**PROVIDED RECORDS:**
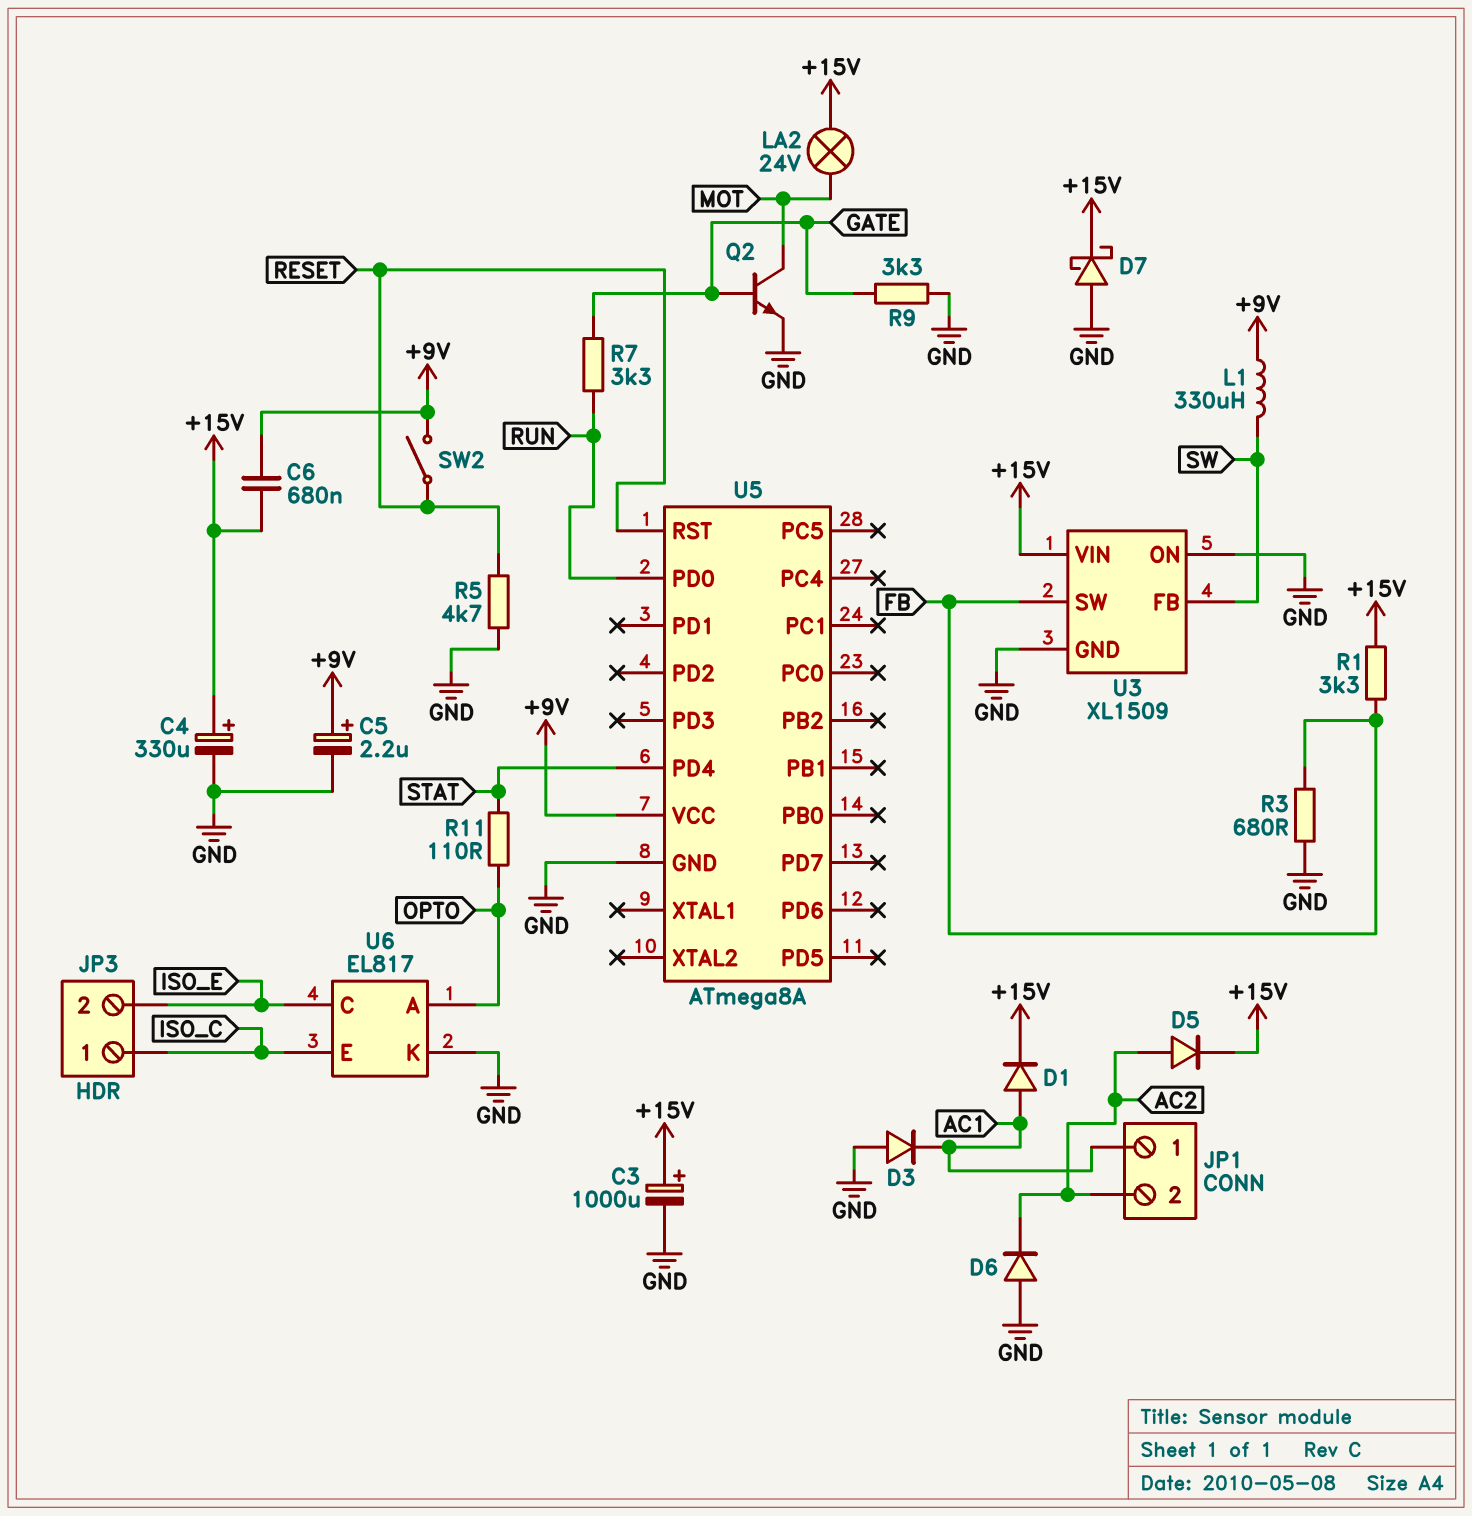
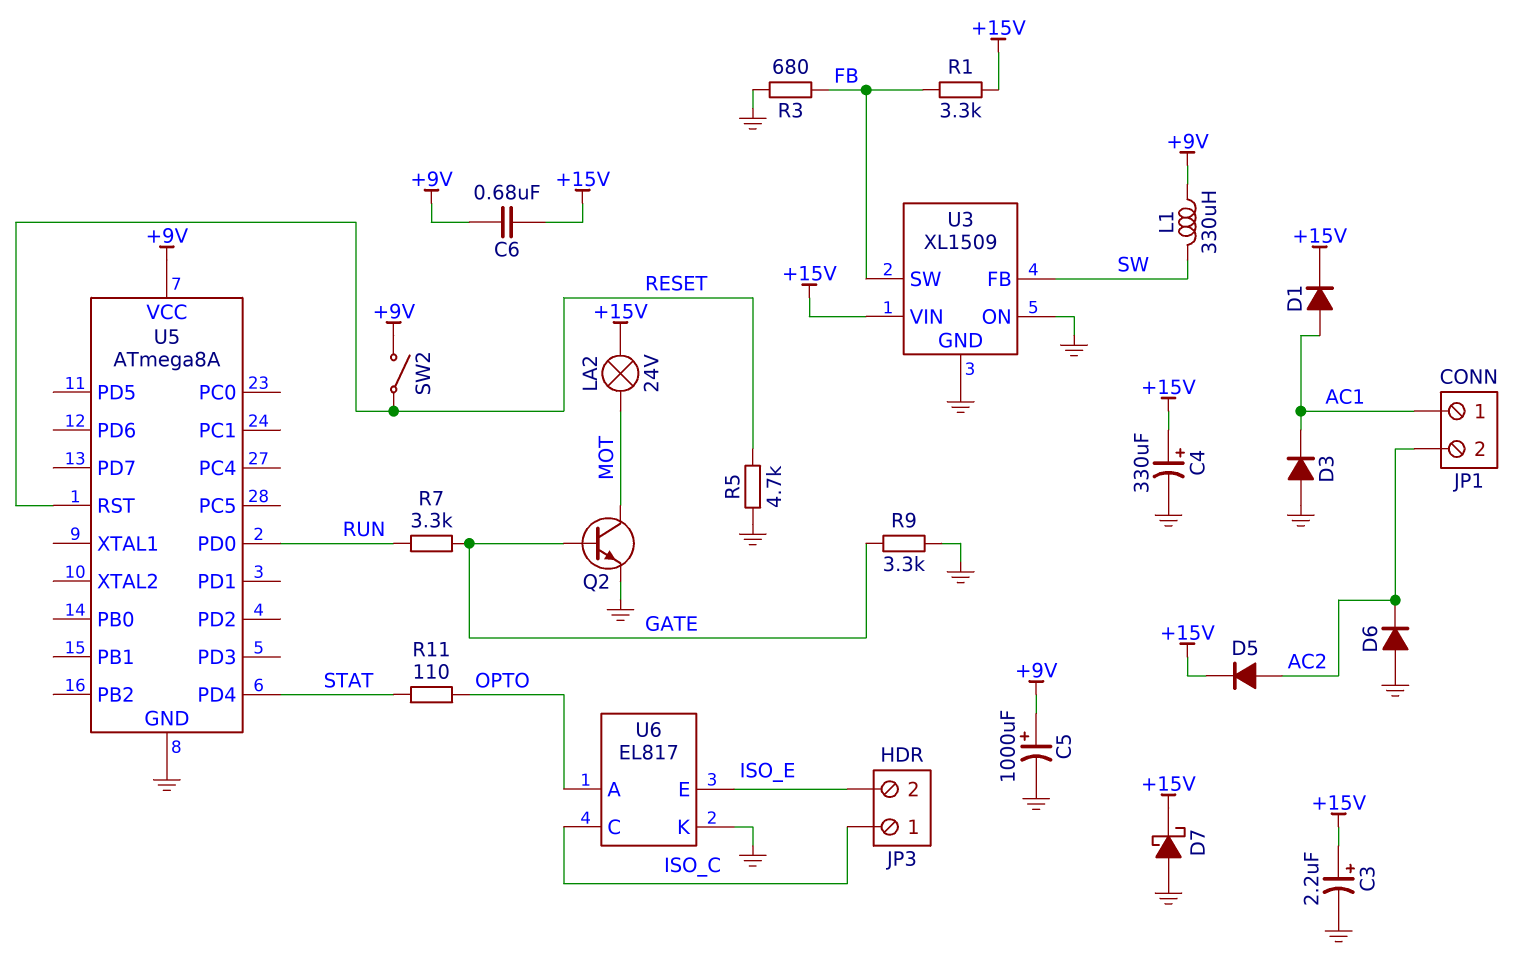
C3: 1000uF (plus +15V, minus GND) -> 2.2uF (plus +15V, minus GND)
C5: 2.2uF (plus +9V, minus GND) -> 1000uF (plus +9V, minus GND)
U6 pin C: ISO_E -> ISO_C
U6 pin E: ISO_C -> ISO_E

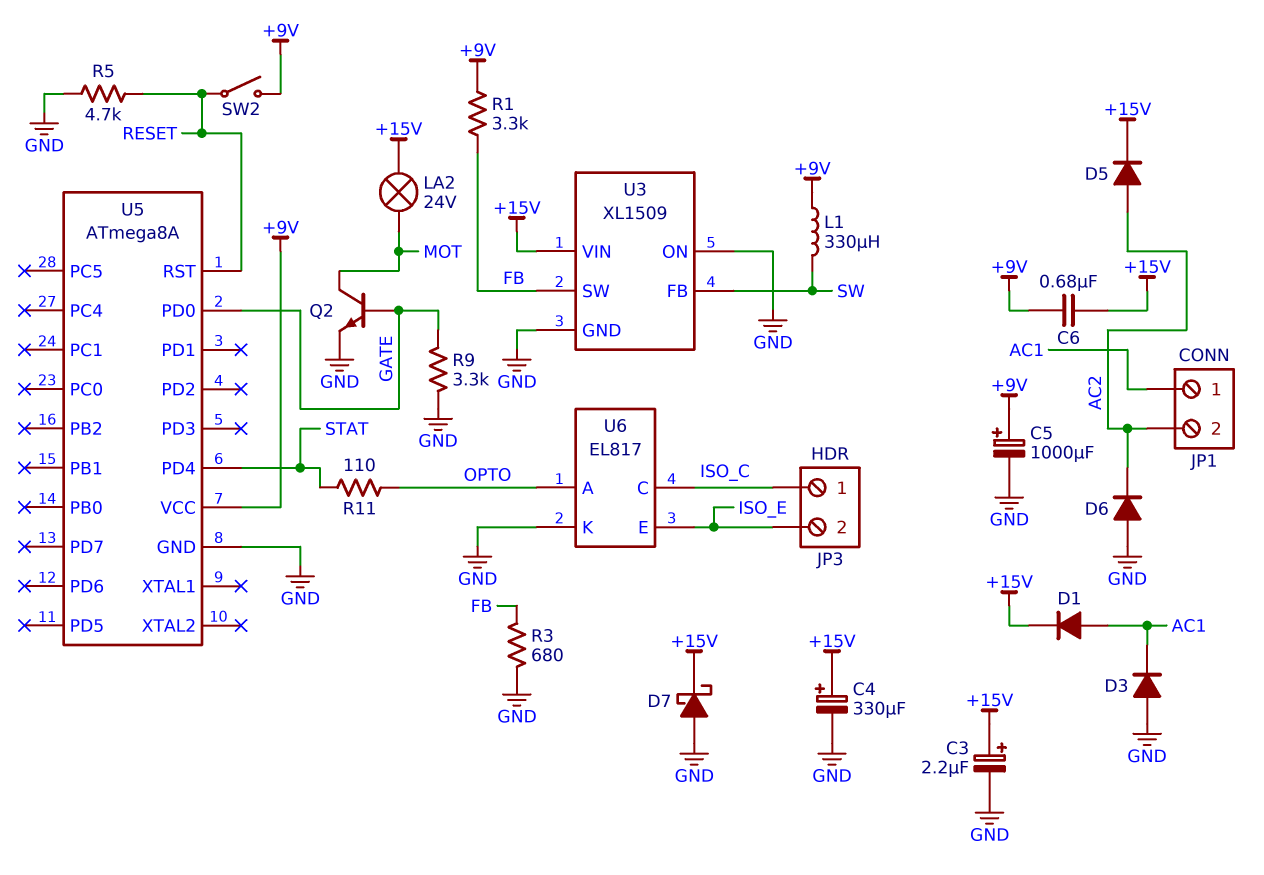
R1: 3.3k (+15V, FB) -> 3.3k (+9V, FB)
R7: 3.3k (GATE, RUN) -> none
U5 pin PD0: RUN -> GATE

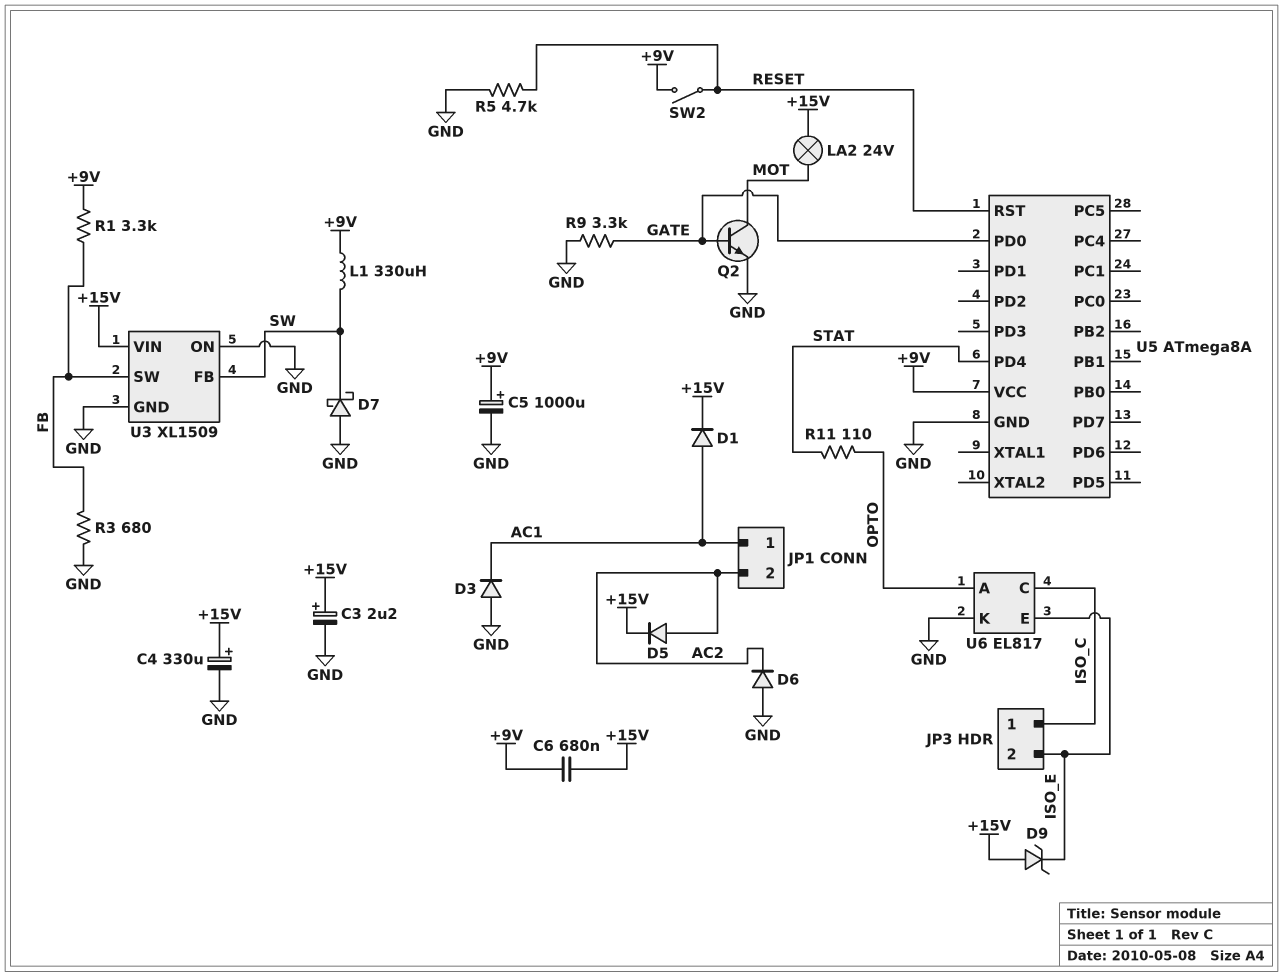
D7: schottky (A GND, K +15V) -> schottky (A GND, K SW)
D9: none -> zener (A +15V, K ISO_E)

**ACTIVITY:** Beginning at the line with "U5 pin PD0: RUN -> GATE", reproduce word for word each line through the last line of the records. Include both ends but no pictures.

**REPLY:**
U5 pin PD0: RUN -> GATE

D7: schottky (A GND, K +15V) -> schottky (A GND, K SW)
D9: none -> zener (A +15V, K ISO_E)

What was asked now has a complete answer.